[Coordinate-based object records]
**********

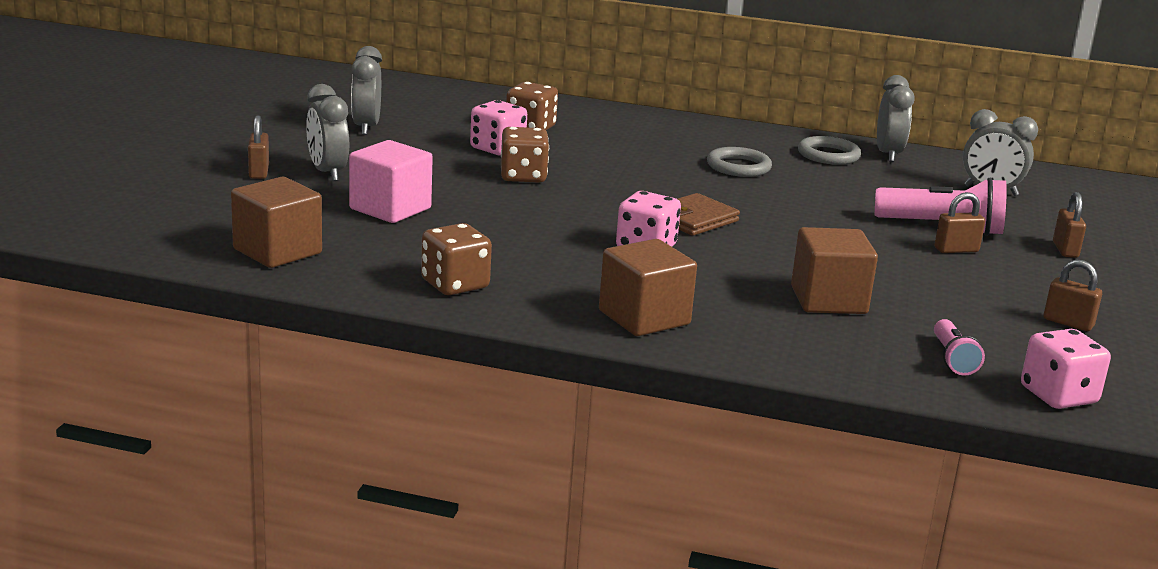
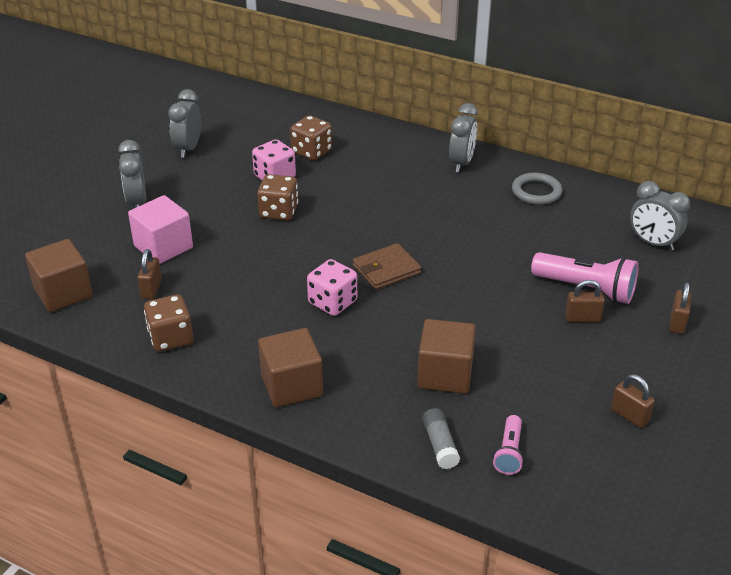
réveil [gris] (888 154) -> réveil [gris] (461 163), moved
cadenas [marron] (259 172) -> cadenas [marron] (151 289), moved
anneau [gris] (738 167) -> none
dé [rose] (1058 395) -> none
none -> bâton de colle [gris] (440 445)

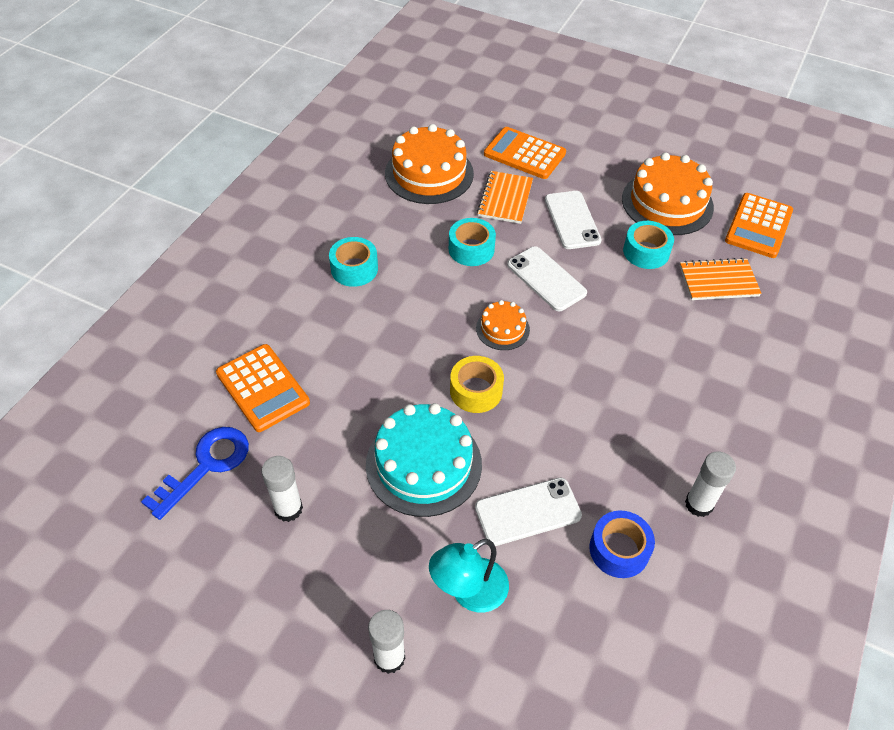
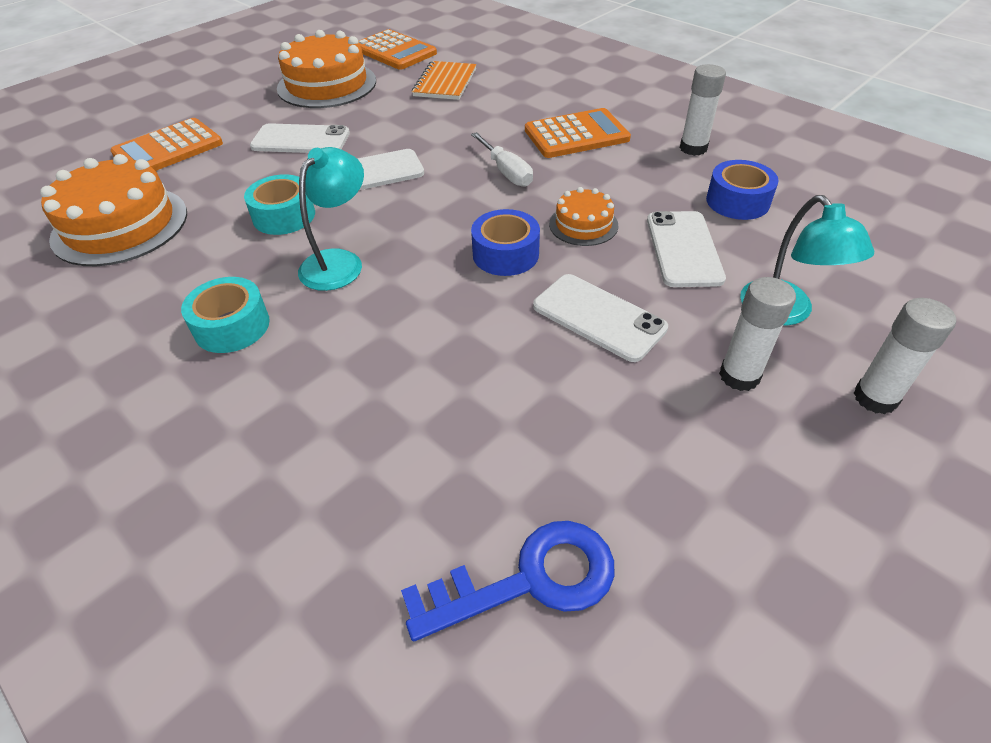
carnet [orange] (505 199) -> none
ruban adhésif [turquoise] (646 252) -> none
gâteau [orange] (502 329) -> gâteau [orange] (583 224), moved
calculatrice [orange] (262 388) -> calculatrice [orange] (576 135), moved
ruban adhésif [jaune] (476 391) -> ruban adhésif [bleu] (505 254)
gâteau [turquoise] (423 464) -> téléphone [blanc] (598 317)
clé [bleu] (206 466) -> clé [bleu] (528 580), 105 degrees clockwise
bâton de colle [blanc] (288 509) -> bâton de colle [blanc] (739 376), moved
none -> tournevis [blanc] (506 172)
none -> lampe [turquoise] (339 262)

**********

- [WORK TO BE COMPLETED]:
Except for pictures, copy the records above exactly.

- [YOUR RESPONSE]:
réveil [gris] (888 154) -> réveil [gris] (461 163), moved
cadenas [marron] (259 172) -> cadenas [marron] (151 289), moved
anneau [gris] (738 167) -> none
dé [rose] (1058 395) -> none
none -> bâton de colle [gris] (440 445)

carnet [orange] (505 199) -> none
ruban adhésif [turquoise] (646 252) -> none
gâteau [orange] (502 329) -> gâteau [orange] (583 224), moved
calculatrice [orange] (262 388) -> calculatrice [orange] (576 135), moved
ruban adhésif [jaune] (476 391) -> ruban adhésif [bleu] (505 254)
gâteau [turquoise] (423 464) -> téléphone [blanc] (598 317)
clé [bleu] (206 466) -> clé [bleu] (528 580), 105 degrees clockwise
bâton de colle [blanc] (288 509) -> bâton de colle [blanc] (739 376), moved
none -> tournevis [blanc] (506 172)
none -> lampe [turquoise] (339 262)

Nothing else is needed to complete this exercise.